*REQUEST*. In the material below, find the line containing "none -> green donut [722,320,798,384]" and the line containing "purple spoon [249,278,350,316]", then reproduce exactly both of them and every line between, and nothing else.

*EXTRACTED DATA*.
━━━━━━━━━━━━━━━━━━━━

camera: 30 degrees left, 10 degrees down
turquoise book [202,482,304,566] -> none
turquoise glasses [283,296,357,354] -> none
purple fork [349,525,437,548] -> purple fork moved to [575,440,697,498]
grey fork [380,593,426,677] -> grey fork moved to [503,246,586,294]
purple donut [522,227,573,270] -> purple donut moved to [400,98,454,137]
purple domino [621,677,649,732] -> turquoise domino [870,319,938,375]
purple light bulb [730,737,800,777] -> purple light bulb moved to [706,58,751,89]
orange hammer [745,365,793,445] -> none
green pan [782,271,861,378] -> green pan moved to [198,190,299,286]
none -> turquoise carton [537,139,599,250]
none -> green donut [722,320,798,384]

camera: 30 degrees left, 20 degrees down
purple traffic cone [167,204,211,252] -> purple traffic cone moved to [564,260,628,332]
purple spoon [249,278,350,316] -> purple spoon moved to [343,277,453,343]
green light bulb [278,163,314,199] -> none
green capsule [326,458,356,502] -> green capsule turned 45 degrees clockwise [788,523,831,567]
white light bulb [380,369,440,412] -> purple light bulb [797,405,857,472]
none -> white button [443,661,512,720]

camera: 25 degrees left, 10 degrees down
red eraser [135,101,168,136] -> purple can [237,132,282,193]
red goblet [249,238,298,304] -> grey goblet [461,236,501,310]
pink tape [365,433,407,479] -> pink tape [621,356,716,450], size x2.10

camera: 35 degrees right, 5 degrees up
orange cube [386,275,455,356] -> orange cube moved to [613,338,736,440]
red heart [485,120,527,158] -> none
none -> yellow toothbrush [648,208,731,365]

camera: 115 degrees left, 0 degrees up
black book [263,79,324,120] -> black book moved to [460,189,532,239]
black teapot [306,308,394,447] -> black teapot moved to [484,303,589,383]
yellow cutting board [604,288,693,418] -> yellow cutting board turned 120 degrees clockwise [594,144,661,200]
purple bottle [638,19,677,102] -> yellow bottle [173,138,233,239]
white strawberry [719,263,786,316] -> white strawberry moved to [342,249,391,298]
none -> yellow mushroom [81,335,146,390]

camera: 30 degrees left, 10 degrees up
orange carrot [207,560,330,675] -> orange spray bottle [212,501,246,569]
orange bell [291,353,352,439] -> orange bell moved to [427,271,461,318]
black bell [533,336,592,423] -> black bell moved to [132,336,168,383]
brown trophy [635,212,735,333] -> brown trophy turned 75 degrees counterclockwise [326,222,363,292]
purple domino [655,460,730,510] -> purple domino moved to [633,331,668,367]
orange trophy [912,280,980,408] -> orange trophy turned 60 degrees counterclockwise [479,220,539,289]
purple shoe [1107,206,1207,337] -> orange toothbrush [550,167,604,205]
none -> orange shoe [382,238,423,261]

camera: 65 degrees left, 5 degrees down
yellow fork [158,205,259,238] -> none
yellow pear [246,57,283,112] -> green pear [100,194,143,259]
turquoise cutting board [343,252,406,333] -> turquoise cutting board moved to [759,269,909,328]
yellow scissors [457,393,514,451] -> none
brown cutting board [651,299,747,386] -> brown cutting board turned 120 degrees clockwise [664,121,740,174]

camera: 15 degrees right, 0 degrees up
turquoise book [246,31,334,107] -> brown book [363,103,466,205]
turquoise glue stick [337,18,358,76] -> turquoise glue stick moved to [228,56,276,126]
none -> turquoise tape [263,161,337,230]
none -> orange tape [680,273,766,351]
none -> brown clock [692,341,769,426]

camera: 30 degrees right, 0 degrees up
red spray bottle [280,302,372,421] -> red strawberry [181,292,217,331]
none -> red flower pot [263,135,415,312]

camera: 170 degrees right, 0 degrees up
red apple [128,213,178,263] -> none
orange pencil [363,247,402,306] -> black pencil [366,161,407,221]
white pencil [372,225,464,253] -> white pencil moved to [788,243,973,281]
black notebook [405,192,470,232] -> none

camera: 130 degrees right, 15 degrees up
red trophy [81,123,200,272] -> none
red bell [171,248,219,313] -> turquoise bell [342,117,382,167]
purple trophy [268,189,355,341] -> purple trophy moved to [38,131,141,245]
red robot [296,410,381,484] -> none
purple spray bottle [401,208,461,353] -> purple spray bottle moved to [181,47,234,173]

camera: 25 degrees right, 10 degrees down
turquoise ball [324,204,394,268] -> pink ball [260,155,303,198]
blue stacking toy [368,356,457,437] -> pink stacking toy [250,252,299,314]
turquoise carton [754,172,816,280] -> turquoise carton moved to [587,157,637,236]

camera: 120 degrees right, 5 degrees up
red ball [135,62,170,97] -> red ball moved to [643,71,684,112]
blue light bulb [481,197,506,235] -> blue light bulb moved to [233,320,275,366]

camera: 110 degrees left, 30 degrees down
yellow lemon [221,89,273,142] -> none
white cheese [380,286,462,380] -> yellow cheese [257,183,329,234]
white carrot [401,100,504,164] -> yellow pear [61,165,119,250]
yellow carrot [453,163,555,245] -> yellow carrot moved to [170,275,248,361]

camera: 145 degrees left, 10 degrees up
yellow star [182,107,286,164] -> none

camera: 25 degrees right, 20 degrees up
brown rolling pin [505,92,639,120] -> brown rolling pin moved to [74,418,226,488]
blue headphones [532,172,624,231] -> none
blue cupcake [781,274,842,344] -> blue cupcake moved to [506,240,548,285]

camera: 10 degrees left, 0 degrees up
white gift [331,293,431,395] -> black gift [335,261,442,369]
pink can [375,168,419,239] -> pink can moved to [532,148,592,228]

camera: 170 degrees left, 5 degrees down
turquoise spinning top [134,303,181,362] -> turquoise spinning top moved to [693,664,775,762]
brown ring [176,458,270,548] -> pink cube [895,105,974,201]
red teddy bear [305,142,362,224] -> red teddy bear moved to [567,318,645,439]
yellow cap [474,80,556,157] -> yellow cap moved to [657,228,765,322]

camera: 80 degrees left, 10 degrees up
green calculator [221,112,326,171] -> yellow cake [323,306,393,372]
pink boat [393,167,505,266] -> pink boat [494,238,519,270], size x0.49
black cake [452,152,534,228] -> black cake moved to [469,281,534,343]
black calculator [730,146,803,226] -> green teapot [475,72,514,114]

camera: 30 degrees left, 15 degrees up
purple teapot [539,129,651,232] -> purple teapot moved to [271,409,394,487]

━━━━━━━━━━━━━━━━━━━━

*TASK RESPONSE*.
none -> green donut [722,320,798,384]

camera: 30 degrees left, 20 degrees down
purple traffic cone [167,204,211,252] -> purple traffic cone moved to [564,260,628,332]
purple spoon [249,278,350,316] -> purple spoon moved to [343,277,453,343]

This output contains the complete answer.